Content starts
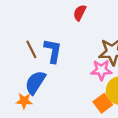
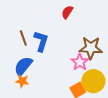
pink star: (101, 70) -> (80, 62), turned 30
orange star: (24, 101) -> (22, 81), moved

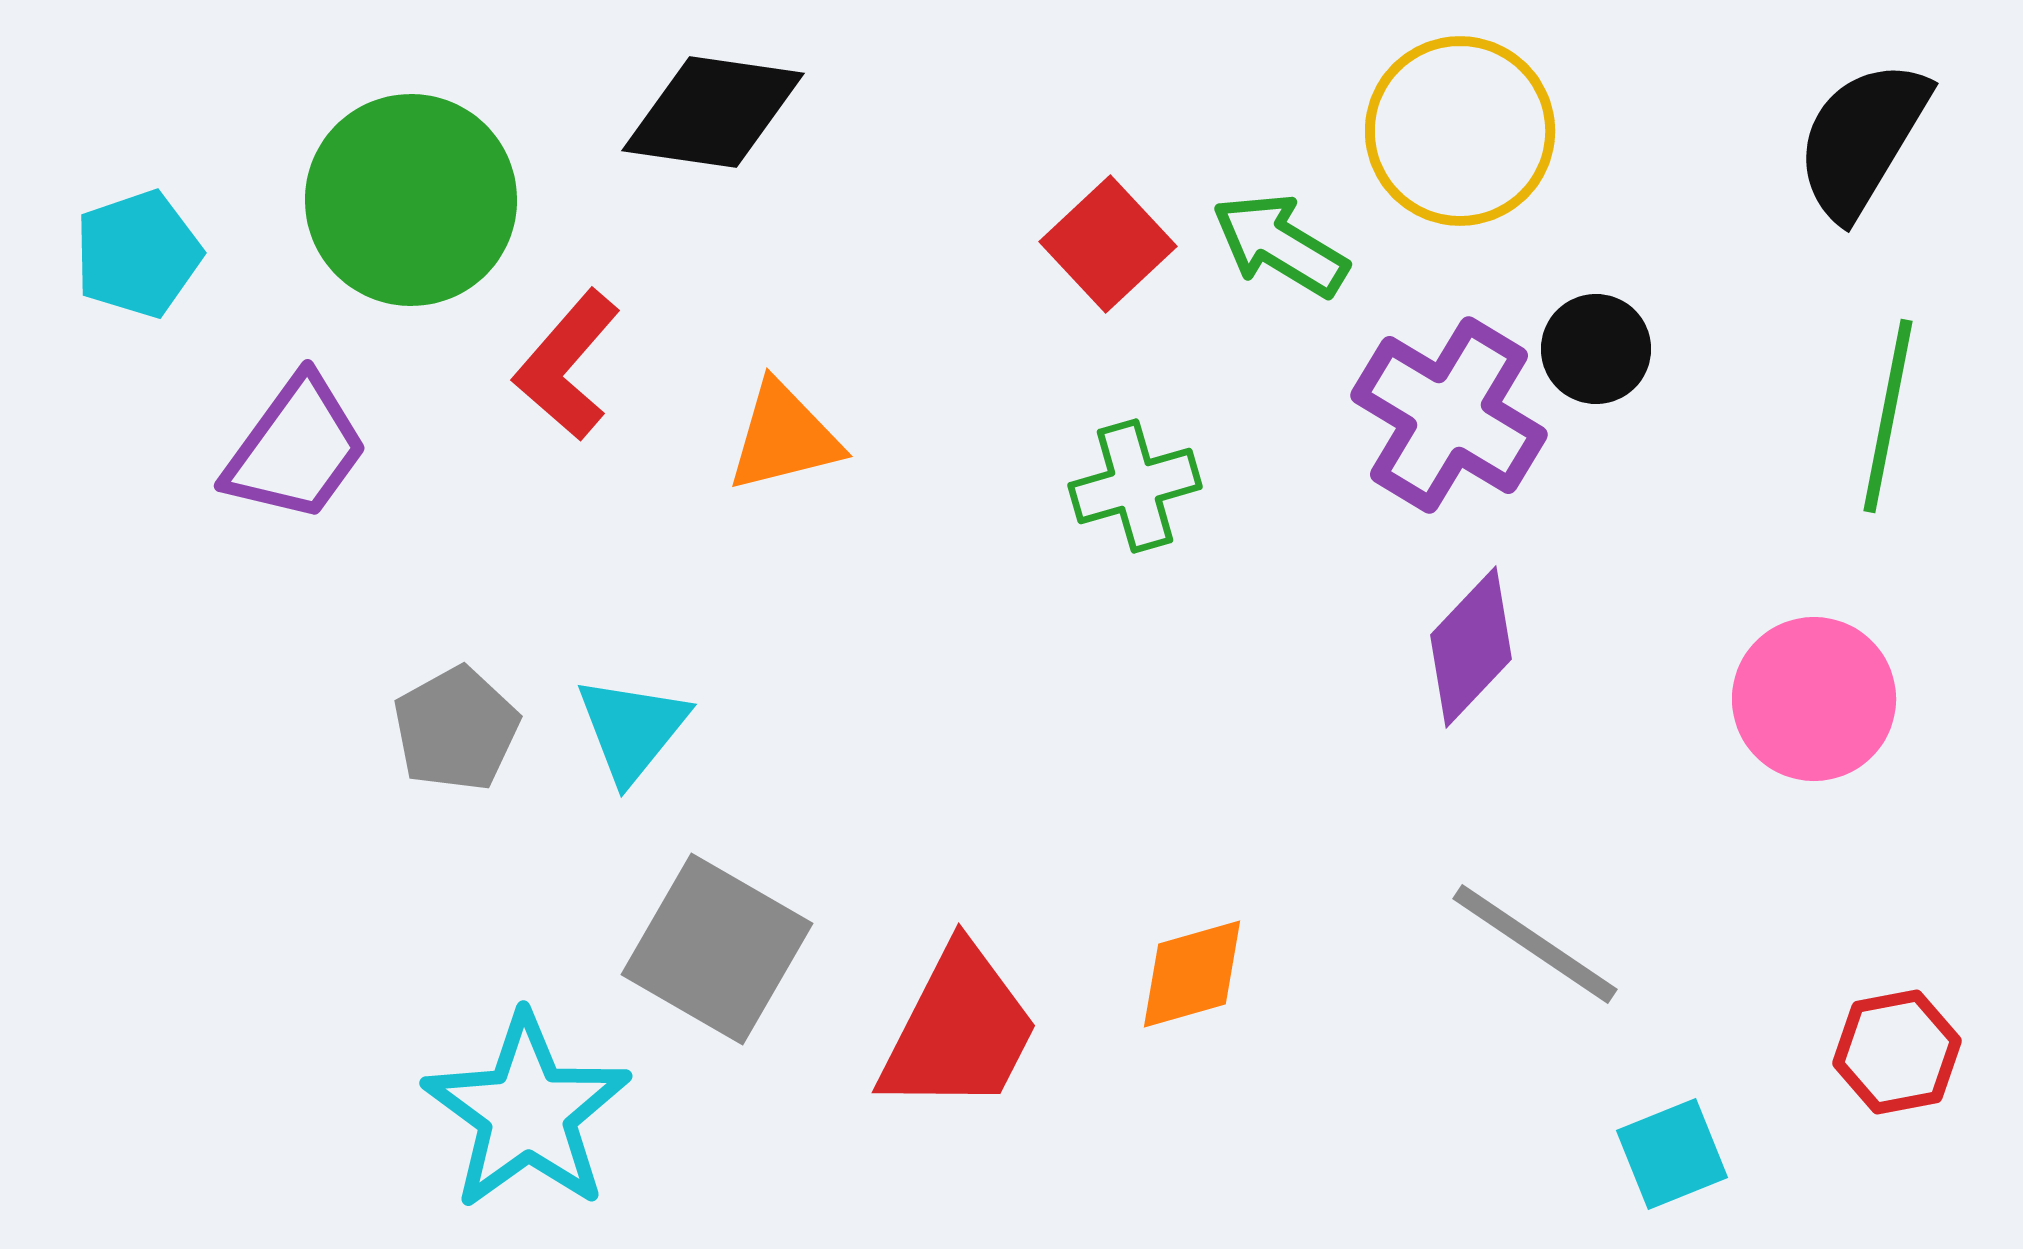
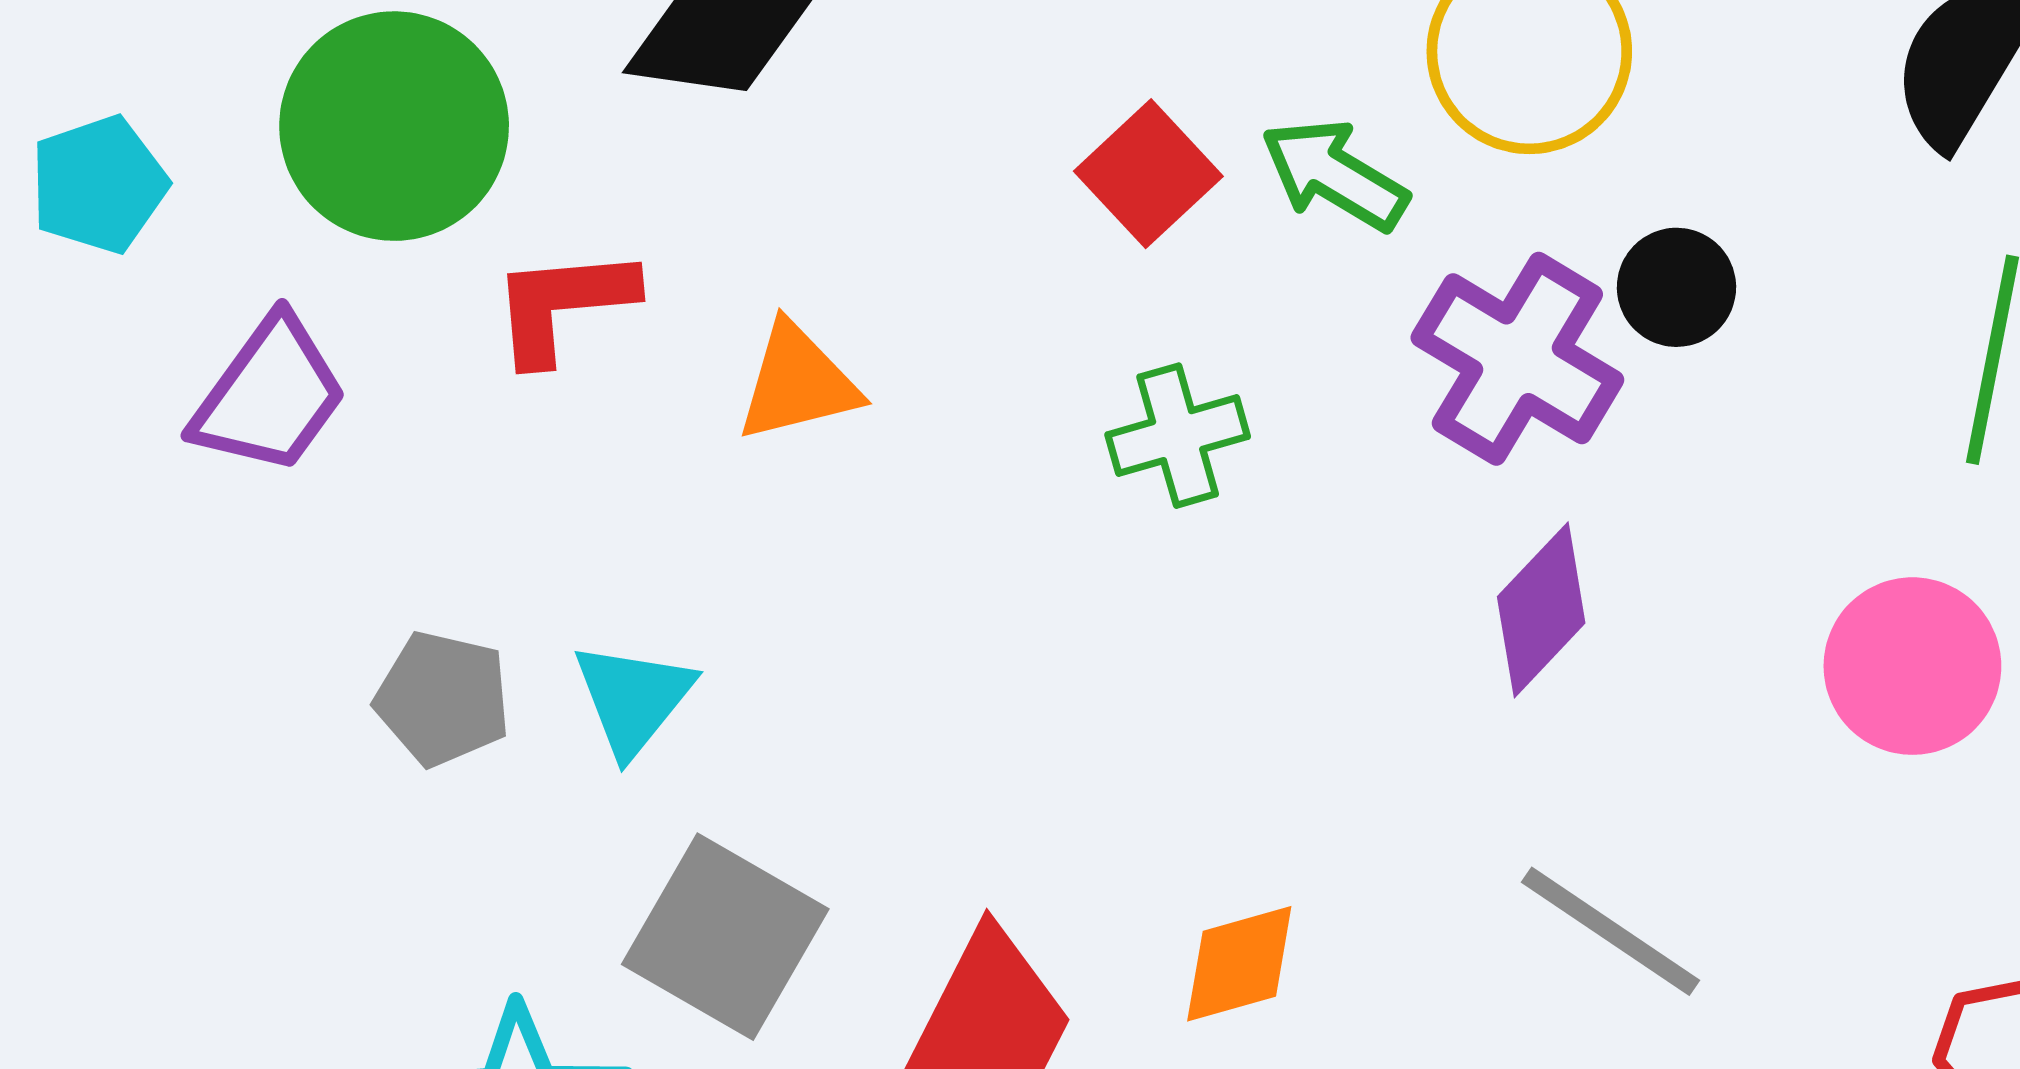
red L-shape: (567, 365) -> (563, 305), turned 44
gray pentagon: (456, 729) -> (443, 699), turned -30

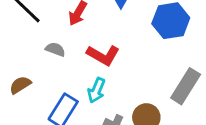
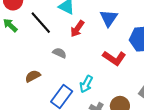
red L-shape: (103, 55) -> (114, 58), moved

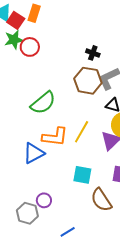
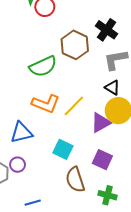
black cross: (93, 53) -> (106, 30), size x1.5
brown hexagon: (88, 81) -> (75, 45), moved
blue triangle: (34, 153) -> (21, 133), moved

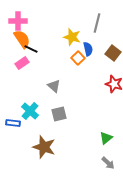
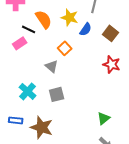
Content ends
Count the lines of the material that include the word "moved", then report only the total.

• Output for this exercise:
4